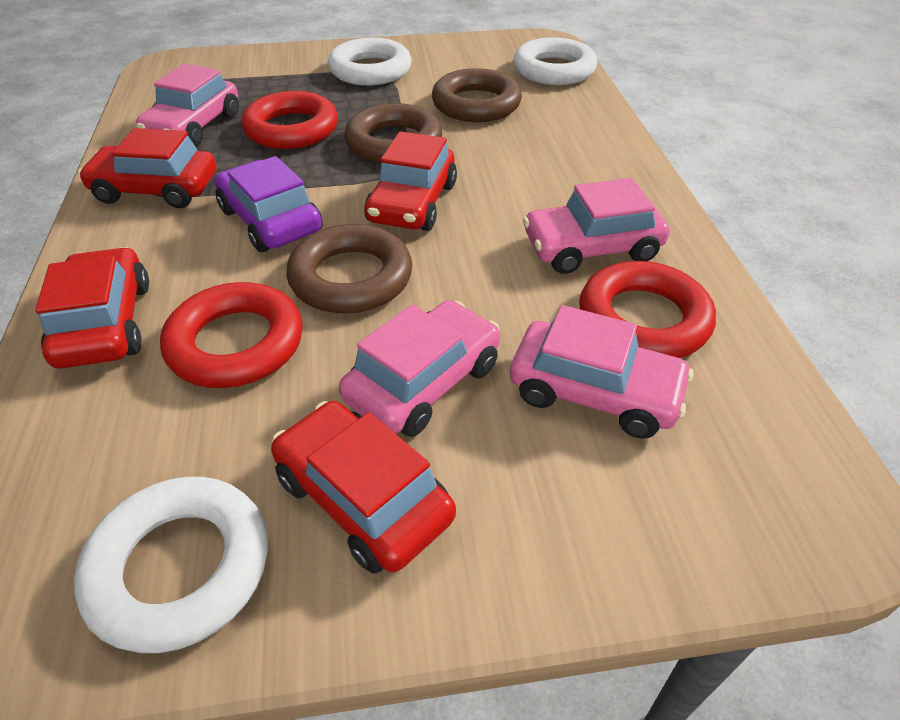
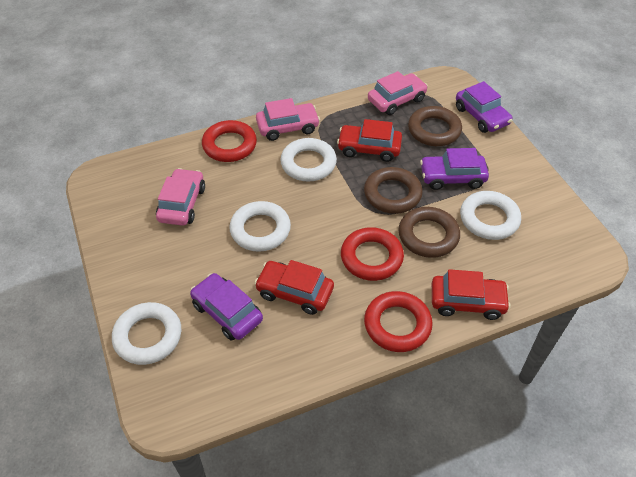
pink car: 4 -> 3
purple car: 1 -> 3
red car: 4 -> 3
white ring: 3 -> 4

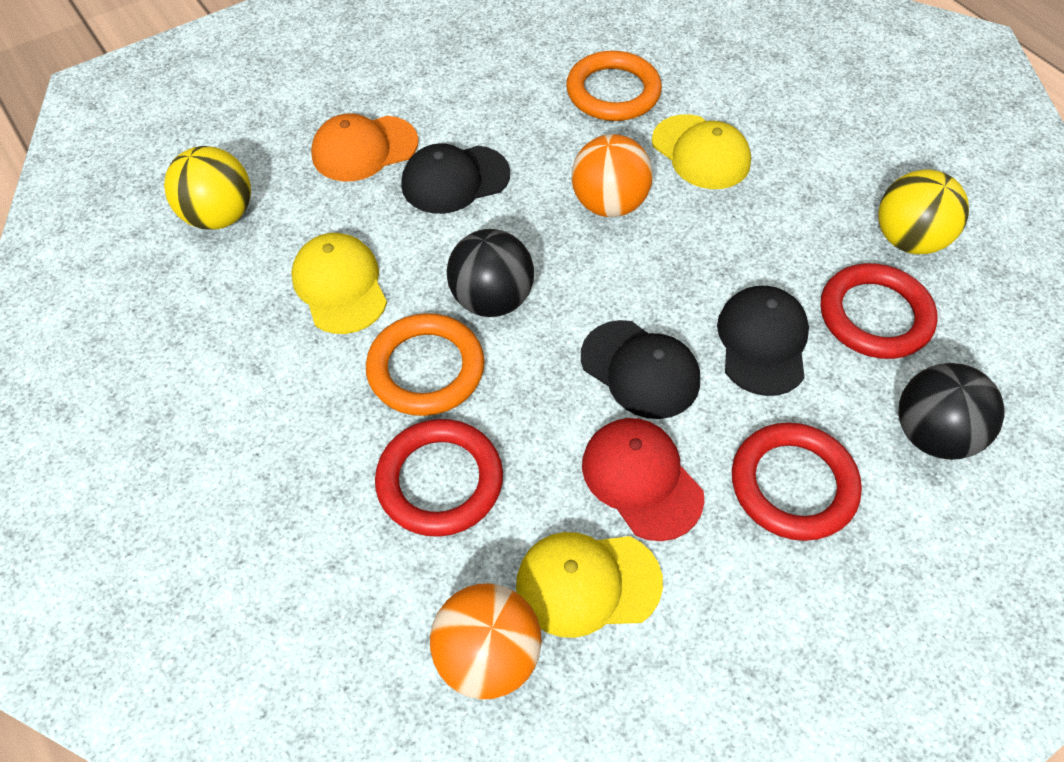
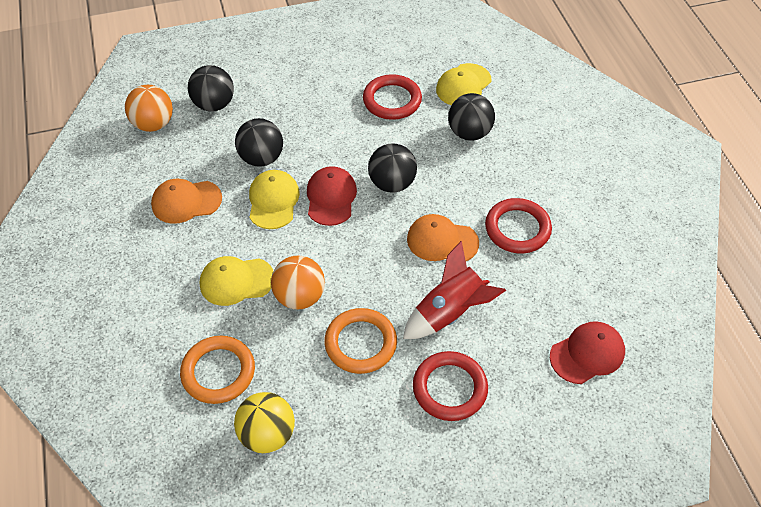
black ball: 2 -> 4
black cap: 3 -> 0
orange cap: 1 -> 2
red cap: 1 -> 2
red rocket: 0 -> 1
yellow ball: 2 -> 1

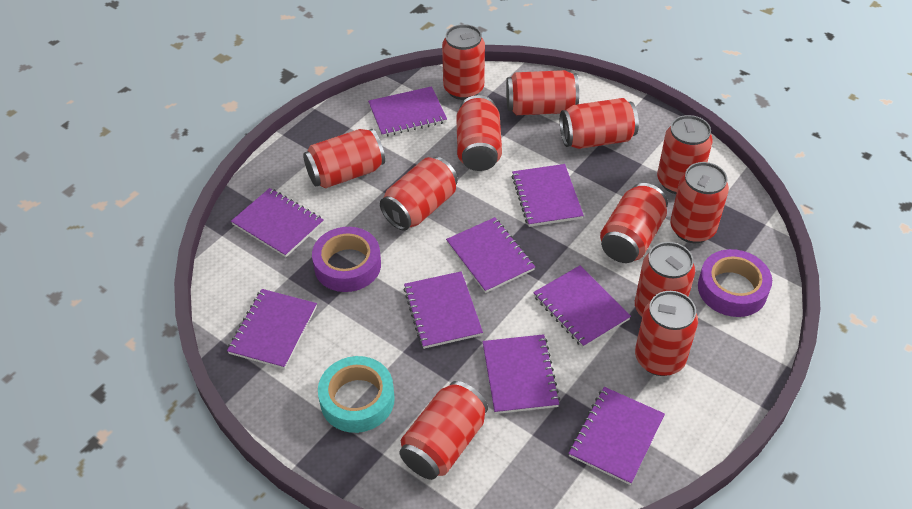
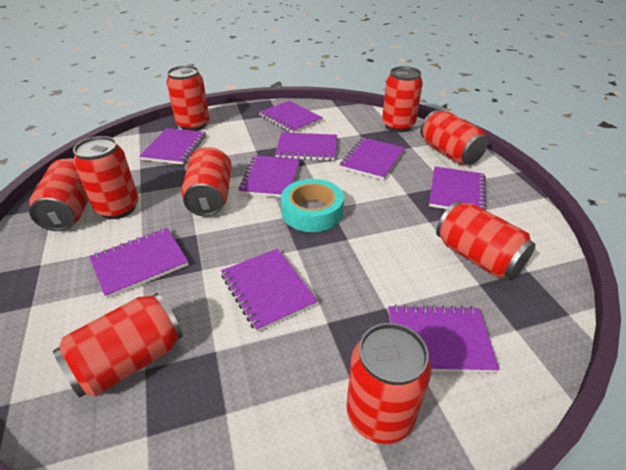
purple tape: 2 -> 0
red can: 12 -> 9

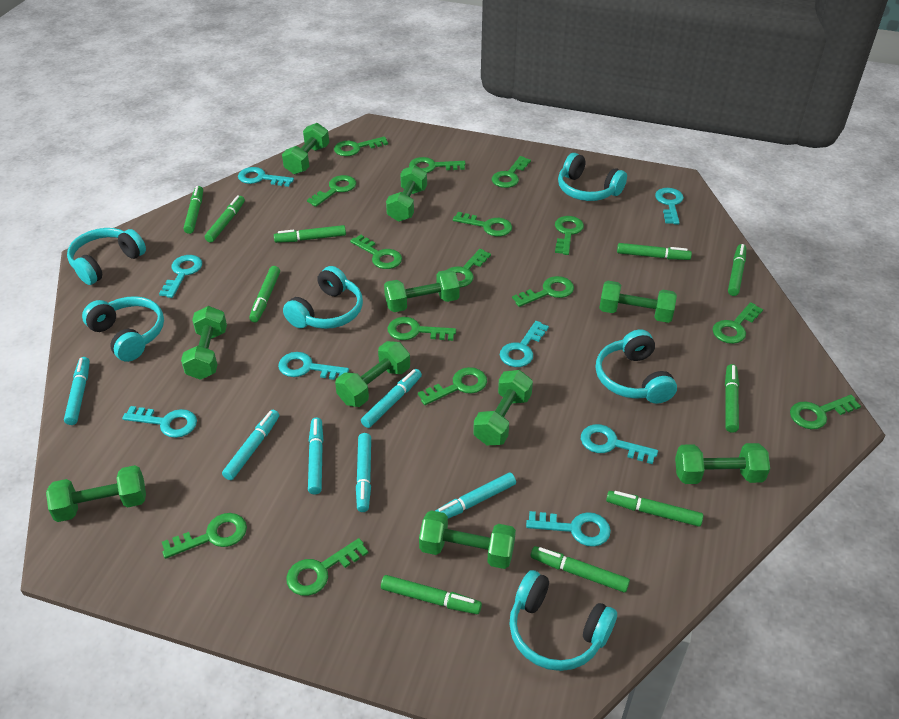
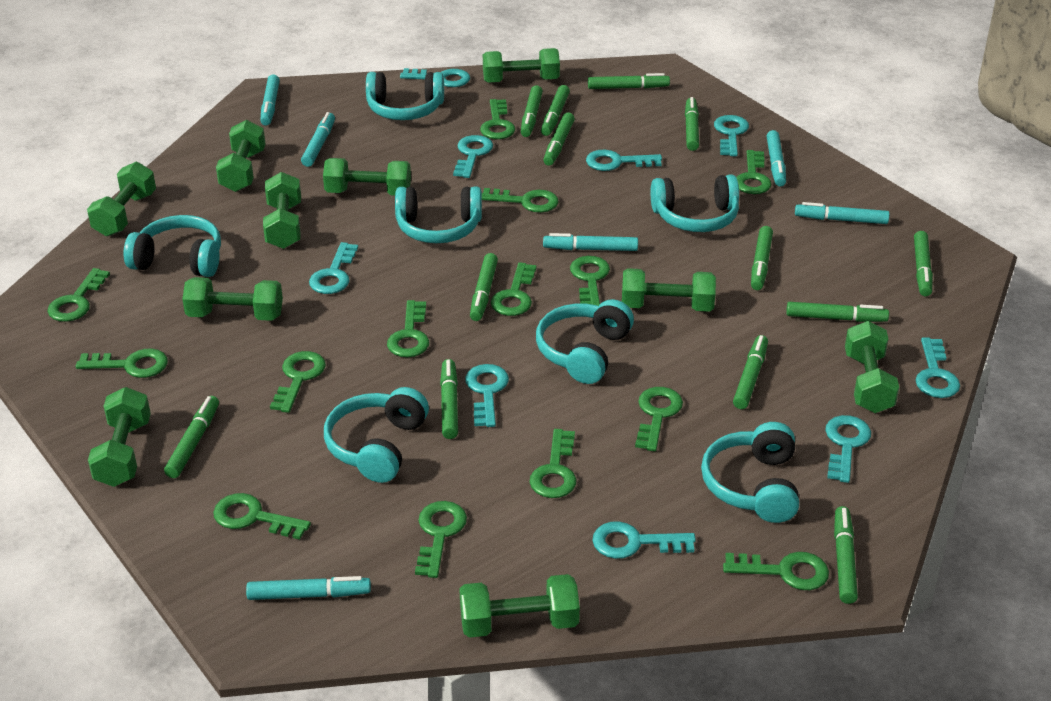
green key: 15 -> 14
green marker: 10 -> 13
turquoise headphones: 6 -> 7
turquoise key: 8 -> 9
══════════
### What needs to be done
In the copy, only the lines from the one holding "red rocket: 0 -> 1" through the end of the listing above should appear, retyped exactly, both ends included, with no pictures.

### Problem solution
red rocket: 0 -> 1
yellow ball: 2 -> 1

purple tape: 2 -> 0
red can: 12 -> 9

green key: 15 -> 14
green marker: 10 -> 13
turquoise headphones: 6 -> 7
turquoise key: 8 -> 9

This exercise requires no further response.